__What is being asked__: Every record should be written out exactly, with the pictures left out.

__Data in this exercise__:
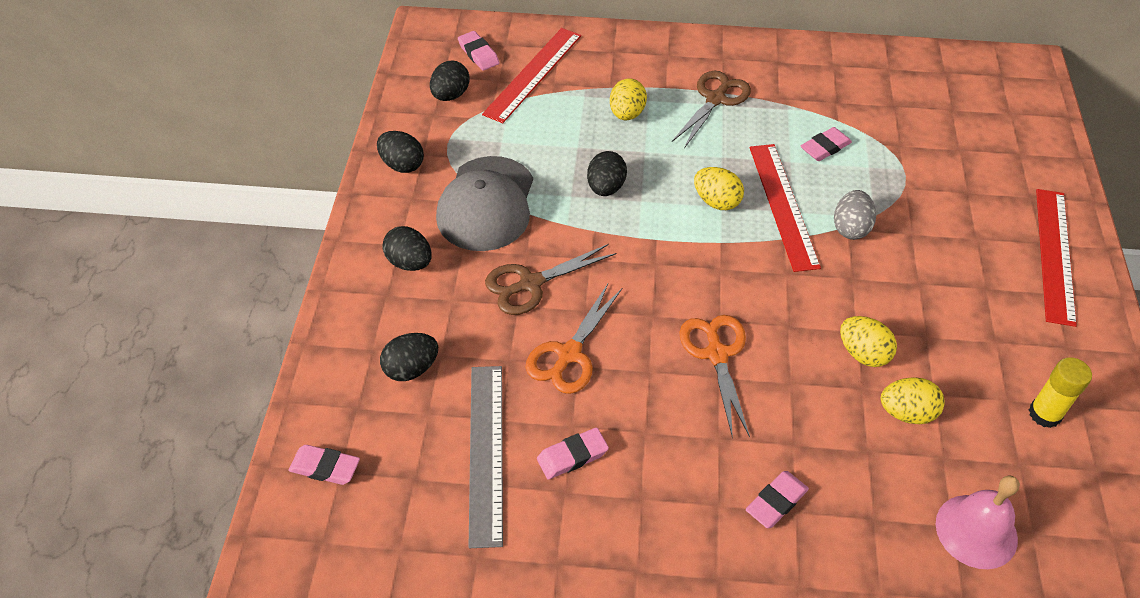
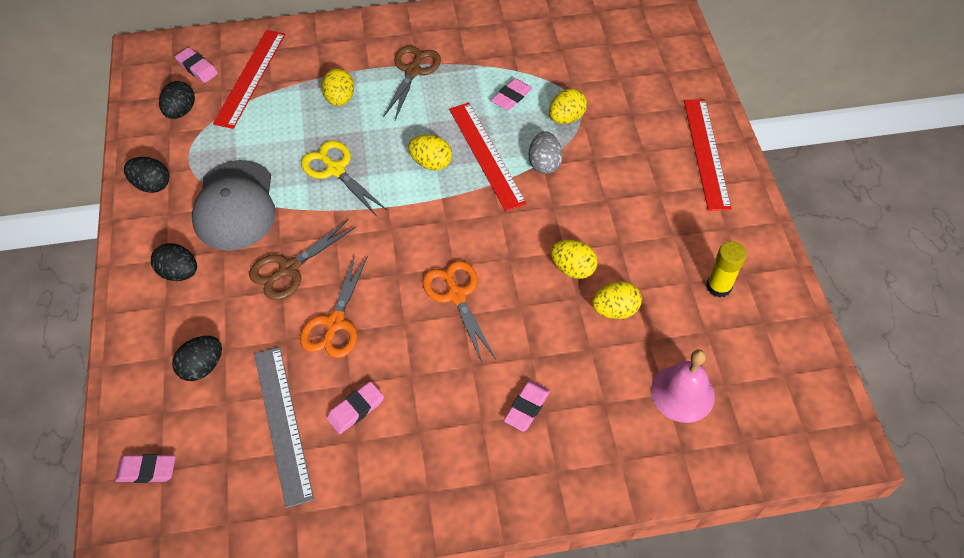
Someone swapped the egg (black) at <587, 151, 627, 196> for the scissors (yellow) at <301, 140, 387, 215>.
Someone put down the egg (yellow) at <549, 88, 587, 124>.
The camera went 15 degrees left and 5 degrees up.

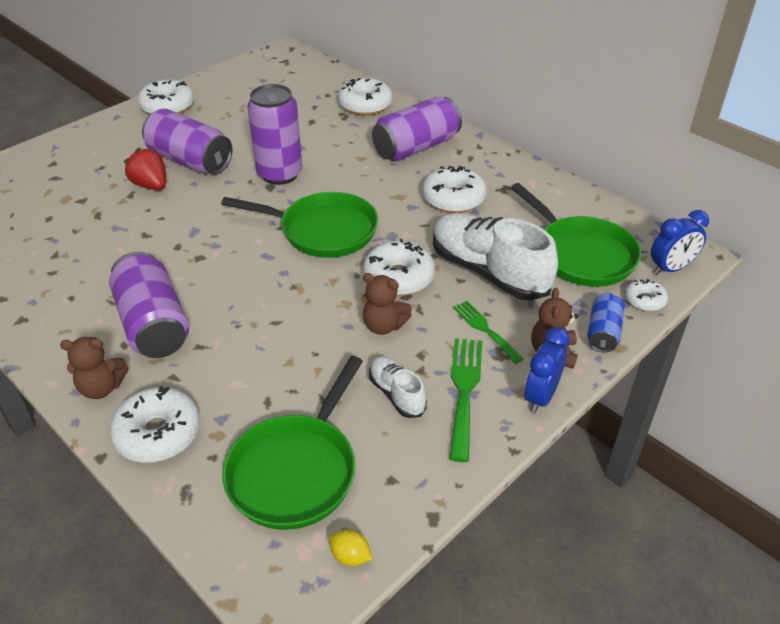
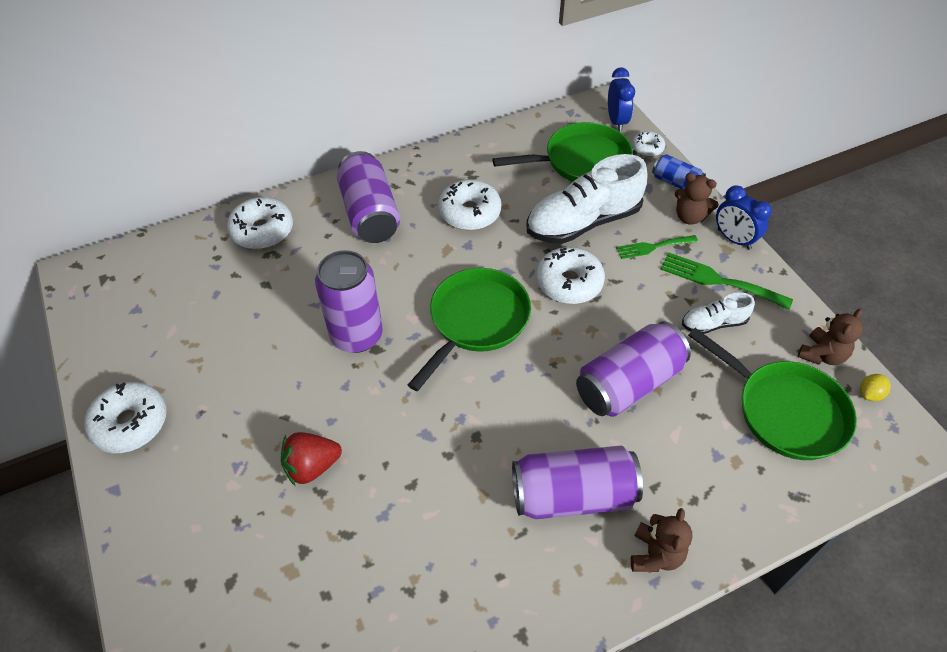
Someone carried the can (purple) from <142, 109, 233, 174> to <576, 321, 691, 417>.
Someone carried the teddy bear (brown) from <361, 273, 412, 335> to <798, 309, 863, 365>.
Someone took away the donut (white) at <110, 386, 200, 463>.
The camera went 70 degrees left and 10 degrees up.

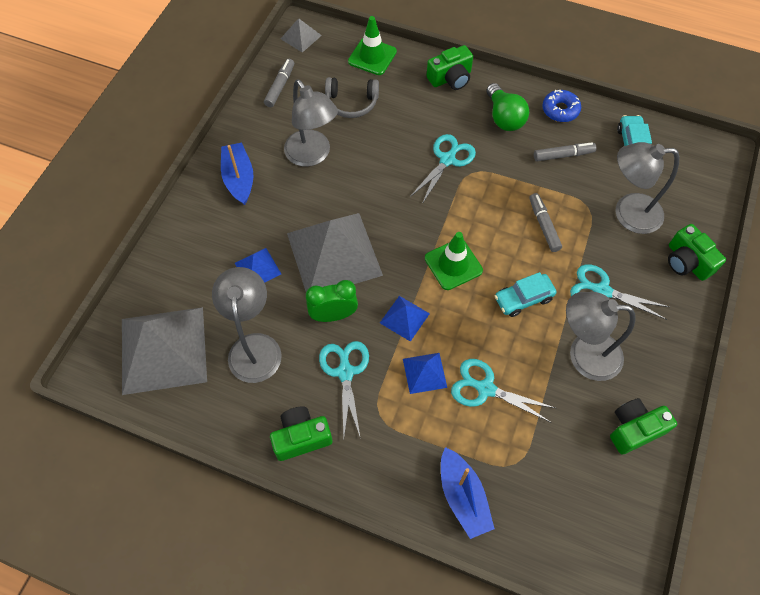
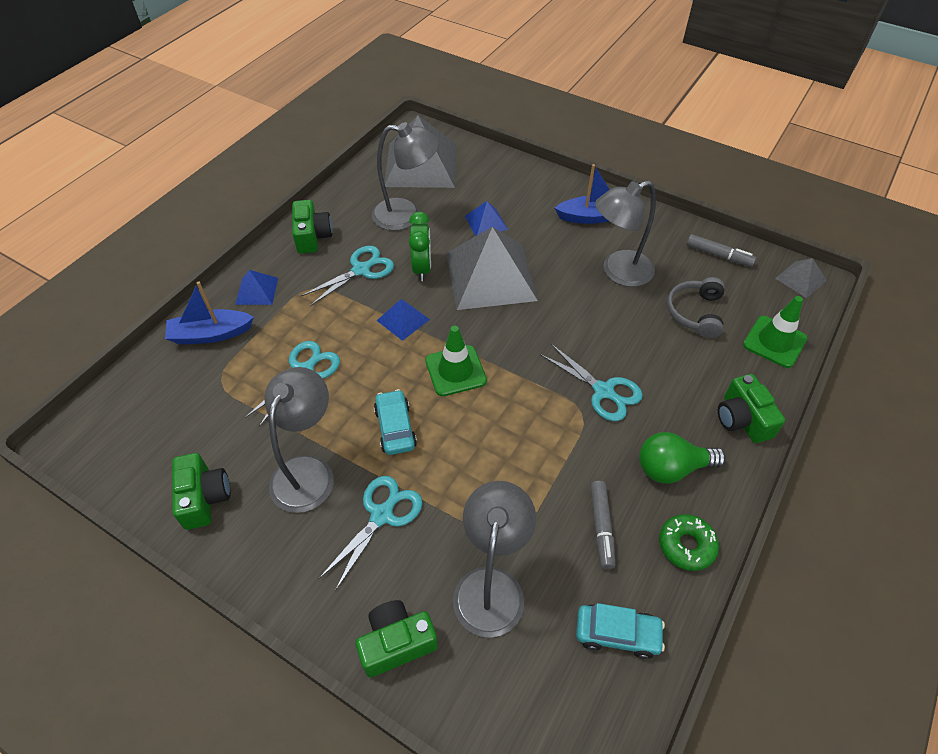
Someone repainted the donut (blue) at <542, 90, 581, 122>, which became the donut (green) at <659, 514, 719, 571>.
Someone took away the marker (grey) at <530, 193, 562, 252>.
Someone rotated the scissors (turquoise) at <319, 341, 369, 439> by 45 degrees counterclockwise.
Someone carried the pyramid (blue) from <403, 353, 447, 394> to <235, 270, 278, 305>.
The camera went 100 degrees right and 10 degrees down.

__Task result__:
Someone swapped the egg (black) at <587, 151, 627, 196> for the scissors (yellow) at <301, 140, 387, 215>.
Someone put down the egg (yellow) at <549, 88, 587, 124>.
The camera went 15 degrees left and 5 degrees up.

Someone carried the can (purple) from <142, 109, 233, 174> to <576, 321, 691, 417>.
Someone carried the teddy bear (brown) from <361, 273, 412, 335> to <798, 309, 863, 365>.
Someone took away the donut (white) at <110, 386, 200, 463>.
The camera went 70 degrees left and 10 degrees up.

Someone repainted the donut (blue) at <542, 90, 581, 122>, which became the donut (green) at <659, 514, 719, 571>.
Someone took away the marker (grey) at <530, 193, 562, 252>.
Someone rotated the scissors (turquoise) at <319, 341, 369, 439> by 45 degrees counterclockwise.
Someone carried the pyramid (blue) from <403, 353, 447, 394> to <235, 270, 278, 305>.
The camera went 100 degrees right and 10 degrees down.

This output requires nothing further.